Pick out every line in the records below that contains the string "override", and copy each one. Letter case counts, so a line with a different capitalization does not qualify.
>>>>>
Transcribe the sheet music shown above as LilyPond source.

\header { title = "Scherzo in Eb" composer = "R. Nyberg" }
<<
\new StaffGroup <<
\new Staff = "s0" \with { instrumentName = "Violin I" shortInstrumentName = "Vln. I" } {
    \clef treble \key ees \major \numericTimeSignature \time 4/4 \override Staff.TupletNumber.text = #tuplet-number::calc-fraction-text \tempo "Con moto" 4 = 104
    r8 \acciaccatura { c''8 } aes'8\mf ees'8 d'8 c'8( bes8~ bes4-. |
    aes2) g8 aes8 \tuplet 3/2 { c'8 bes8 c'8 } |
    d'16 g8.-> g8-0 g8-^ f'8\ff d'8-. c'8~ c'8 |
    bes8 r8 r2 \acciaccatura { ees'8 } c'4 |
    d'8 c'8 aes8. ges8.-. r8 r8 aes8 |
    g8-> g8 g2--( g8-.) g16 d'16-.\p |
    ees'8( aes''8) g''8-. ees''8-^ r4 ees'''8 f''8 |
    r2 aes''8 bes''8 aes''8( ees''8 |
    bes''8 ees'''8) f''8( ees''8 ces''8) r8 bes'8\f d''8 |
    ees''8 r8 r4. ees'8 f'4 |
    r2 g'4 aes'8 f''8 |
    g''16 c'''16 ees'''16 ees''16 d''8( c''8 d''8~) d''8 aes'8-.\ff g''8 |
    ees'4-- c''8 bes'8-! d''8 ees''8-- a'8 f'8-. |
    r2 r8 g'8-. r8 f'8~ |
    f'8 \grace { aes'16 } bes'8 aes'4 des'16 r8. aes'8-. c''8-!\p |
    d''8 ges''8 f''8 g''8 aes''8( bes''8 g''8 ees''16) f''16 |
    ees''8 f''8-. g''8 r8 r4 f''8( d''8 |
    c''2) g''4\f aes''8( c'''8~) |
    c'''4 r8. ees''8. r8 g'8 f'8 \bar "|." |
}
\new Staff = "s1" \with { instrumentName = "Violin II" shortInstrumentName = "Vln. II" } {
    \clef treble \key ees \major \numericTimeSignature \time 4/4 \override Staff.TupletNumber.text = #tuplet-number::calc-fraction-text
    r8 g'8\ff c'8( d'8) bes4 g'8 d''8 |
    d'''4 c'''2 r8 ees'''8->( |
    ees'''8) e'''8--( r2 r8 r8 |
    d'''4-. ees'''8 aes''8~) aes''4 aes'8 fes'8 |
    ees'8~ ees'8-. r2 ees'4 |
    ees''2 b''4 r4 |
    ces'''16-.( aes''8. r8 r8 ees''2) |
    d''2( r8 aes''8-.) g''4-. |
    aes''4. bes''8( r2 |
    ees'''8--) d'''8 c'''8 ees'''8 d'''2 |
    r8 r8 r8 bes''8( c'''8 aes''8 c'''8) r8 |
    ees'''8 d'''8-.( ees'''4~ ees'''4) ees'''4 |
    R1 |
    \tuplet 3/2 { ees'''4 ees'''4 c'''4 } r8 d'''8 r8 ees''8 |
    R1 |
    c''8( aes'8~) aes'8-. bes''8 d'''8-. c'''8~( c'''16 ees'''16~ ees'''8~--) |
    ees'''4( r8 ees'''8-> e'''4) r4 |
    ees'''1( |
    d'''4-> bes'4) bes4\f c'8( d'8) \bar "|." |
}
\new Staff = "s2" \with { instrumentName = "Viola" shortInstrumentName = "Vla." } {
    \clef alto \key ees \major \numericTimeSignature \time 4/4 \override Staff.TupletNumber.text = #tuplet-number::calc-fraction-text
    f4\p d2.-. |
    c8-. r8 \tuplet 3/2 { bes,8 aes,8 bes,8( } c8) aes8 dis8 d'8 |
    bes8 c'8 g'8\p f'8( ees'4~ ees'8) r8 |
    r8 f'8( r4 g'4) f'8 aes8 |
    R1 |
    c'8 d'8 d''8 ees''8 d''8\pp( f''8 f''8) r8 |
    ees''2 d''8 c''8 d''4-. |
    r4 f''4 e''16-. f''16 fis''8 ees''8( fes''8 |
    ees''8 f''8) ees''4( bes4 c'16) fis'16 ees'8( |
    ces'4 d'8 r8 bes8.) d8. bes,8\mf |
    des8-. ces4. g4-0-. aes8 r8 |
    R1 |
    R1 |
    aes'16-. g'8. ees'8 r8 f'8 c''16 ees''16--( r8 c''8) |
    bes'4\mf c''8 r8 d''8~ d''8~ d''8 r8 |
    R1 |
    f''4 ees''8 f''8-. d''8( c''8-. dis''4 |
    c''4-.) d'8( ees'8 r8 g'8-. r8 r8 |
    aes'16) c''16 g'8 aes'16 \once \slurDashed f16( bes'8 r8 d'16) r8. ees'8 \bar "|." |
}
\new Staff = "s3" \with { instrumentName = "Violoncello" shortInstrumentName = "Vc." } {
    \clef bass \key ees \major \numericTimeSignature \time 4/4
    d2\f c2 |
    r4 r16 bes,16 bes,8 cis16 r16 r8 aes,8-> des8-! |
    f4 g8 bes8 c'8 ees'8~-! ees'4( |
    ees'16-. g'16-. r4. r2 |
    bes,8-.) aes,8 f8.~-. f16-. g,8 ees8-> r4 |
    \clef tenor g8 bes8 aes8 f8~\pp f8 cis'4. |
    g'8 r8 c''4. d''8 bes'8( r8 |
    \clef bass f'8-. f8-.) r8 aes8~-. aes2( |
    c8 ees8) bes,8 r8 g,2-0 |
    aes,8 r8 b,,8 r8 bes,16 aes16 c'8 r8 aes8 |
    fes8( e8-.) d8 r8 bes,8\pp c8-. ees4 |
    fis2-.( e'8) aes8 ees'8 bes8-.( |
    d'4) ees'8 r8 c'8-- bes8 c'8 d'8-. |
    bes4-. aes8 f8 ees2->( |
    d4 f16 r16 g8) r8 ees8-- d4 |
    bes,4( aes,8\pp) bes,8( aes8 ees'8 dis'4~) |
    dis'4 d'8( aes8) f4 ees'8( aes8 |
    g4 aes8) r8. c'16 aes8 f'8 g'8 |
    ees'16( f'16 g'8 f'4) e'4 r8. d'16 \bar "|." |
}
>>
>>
<<<<<
**ANSWER FOR THIS EXERCISE:**
    \clef treble \key ees \major \numericTimeSignature \time 4/4 \override Staff.TupletNumber.text = #tuplet-number::calc-fraction-text \tempo "Con moto" 4 = 104
    \clef treble \key ees \major \numericTimeSignature \time 4/4 \override Staff.TupletNumber.text = #tuplet-number::calc-fraction-text
    \clef alto \key ees \major \numericTimeSignature \time 4/4 \override Staff.TupletNumber.text = #tuplet-number::calc-fraction-text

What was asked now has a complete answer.